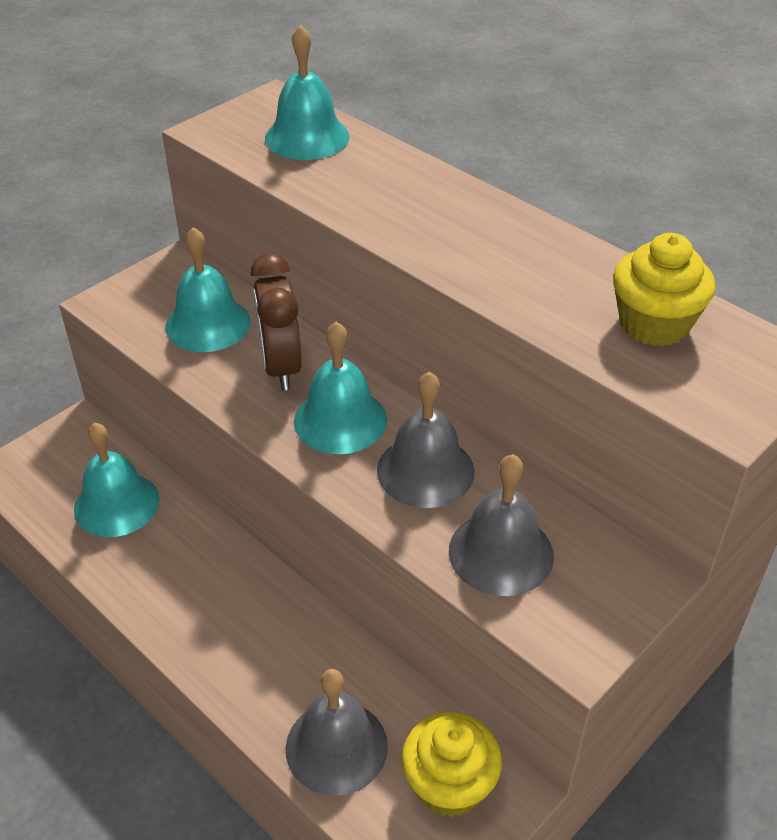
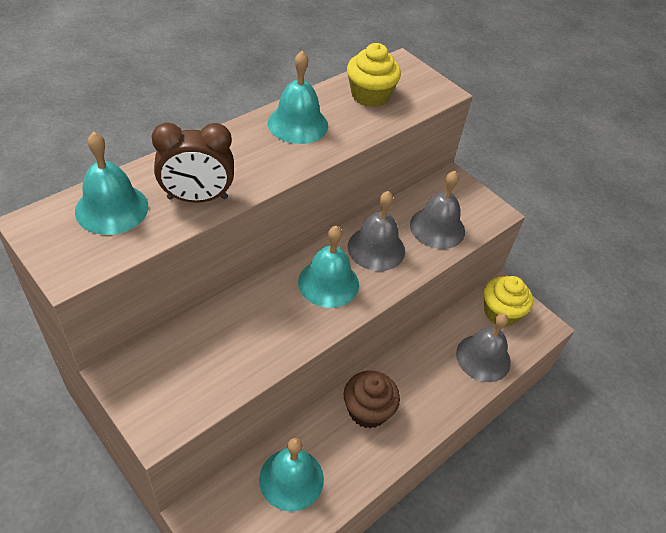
camera: 90 degrees left, 5 degrees up
turquoise bell [166,227,251,352] -> turquoise bell moved to [268,51,328,144]
brown clock [251,253,302,390] -> brown clock moved to [152,123,234,203]
none -> brown cupcake [344,371,400,429]

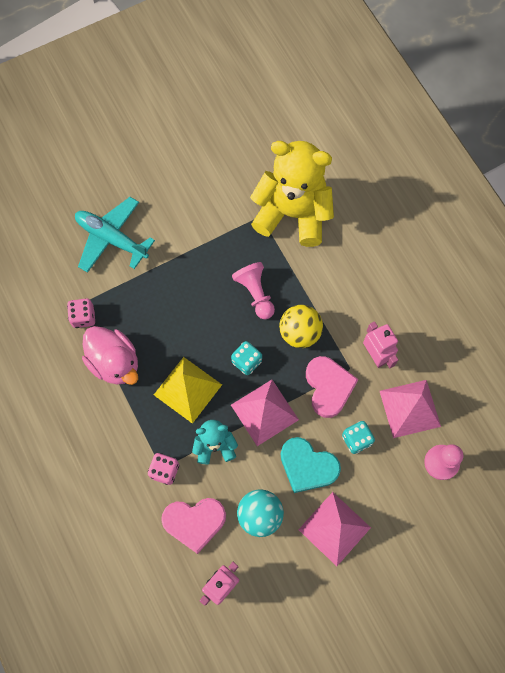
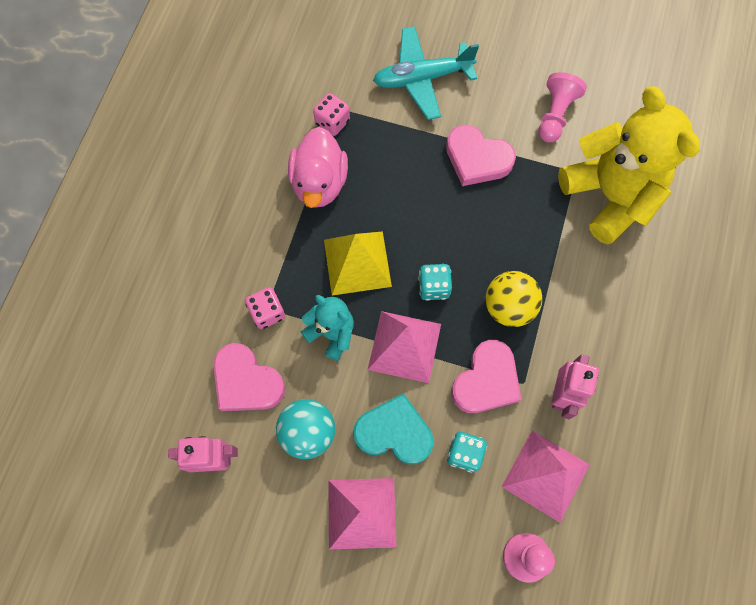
camera: 45 degrees right, 0 degrees up
turquoise plane [75,197,155,273] -> turquoise plane turned 90 degrees counterclockwise [373,26,479,120]
pink pawn [232,262,275,319] -> pink pawn moved to [538,72,587,143]
turquoise heart [281,437,341,493] -> turquoise heart turned 120 degrees clockwise [353,393,433,464]
none -> pink heart [446,125,516,186]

--------------------

Required work: Write out each line above containing "brown".

Expected output:
brown clock [251,253,302,390] -> brown clock moved to [152,123,234,203]
none -> brown cupcake [344,371,400,429]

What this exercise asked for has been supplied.